[Saved entries]
****************************************

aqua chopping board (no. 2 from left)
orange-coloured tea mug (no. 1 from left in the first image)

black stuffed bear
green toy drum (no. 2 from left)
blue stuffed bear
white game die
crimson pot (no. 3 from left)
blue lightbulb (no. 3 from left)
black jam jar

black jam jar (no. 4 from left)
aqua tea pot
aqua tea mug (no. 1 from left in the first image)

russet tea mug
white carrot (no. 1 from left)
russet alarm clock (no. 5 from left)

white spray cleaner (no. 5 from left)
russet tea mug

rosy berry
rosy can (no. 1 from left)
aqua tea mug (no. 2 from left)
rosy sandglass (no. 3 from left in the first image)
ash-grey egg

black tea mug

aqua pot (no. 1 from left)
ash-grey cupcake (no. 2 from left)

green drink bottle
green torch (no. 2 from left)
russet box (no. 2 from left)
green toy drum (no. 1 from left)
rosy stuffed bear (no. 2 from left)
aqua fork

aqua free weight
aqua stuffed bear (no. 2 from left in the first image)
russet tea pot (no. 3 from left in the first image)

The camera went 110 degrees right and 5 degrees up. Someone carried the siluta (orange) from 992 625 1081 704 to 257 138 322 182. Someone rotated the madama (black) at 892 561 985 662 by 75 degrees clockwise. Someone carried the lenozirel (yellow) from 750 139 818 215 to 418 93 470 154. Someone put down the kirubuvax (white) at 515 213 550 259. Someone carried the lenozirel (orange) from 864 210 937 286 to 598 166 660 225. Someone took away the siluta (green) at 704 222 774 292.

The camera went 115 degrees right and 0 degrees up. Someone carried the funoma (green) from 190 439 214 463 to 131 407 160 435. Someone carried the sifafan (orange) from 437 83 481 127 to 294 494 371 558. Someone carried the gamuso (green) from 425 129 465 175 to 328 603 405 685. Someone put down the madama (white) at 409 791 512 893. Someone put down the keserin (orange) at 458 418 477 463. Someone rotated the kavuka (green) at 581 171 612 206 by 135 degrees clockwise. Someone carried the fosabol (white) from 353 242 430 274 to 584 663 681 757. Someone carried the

****************************************

▶ _What you have to do_
The entries must all be transcribed exactly.

▶ _Written solution_
aqua chopping board (no. 2 from left)
orange-coloured tea mug (no. 1 from left in the first image)

black stuffed bear
green toy drum (no. 2 from left)
blue stuffed bear
white game die
crimson pot (no. 3 from left)
blue lightbulb (no. 3 from left)
black jam jar

black jam jar (no. 4 from left)
aqua tea pot
aqua tea mug (no. 1 from left in the first image)

russet tea mug
white carrot (no. 1 from left)
russet alarm clock (no. 5 from left)

white spray cleaner (no. 5 from left)
russet tea mug

rosy berry
rosy can (no. 1 from left)
aqua tea mug (no. 2 from left)
rosy sandglass (no. 3 from left in the first image)
ash-grey egg

black tea mug

aqua pot (no. 1 from left)
ash-grey cupcake (no. 2 from left)

green drink bottle
green torch (no. 2 from left)
russet box (no. 2 from left)
green toy drum (no. 1 from left)
rosy stuffed bear (no. 2 from left)
aqua fork

aqua free weight
aqua stuffed bear (no. 2 from left in the first image)
russet tea pot (no. 3 from left in the first image)

The camera went 110 degrees right and 5 degrees up. Someone carried the siluta (orange) from 992 625 1081 704 to 257 138 322 182. Someone rotated the madama (black) at 892 561 985 662 by 75 degrees clockwise. Someone carried the lenozirel (yellow) from 750 139 818 215 to 418 93 470 154. Someone put down the kirubuvax (white) at 515 213 550 259. Someone carried the lenozirel (orange) from 864 210 937 286 to 598 166 660 225. Someone took away the siluta (green) at 704 222 774 292.

The camera went 115 degrees right and 0 degrees up. Someone carried the funoma (green) from 190 439 214 463 to 131 407 160 435. Someone carried the sifafan (orange) from 437 83 481 127 to 294 494 371 558. Someone carried the gamuso (green) from 425 129 465 175 to 328 603 405 685. Someone put down the madama (white) at 409 791 512 893. Someone put down the keserin (orange) at 458 418 477 463. Someone rotated the kavuka (green) at 581 171 612 206 by 135 degrees clockwise. Someone carried the fosabol (white) from 353 242 430 274 to 584 663 681 757. Someone carried the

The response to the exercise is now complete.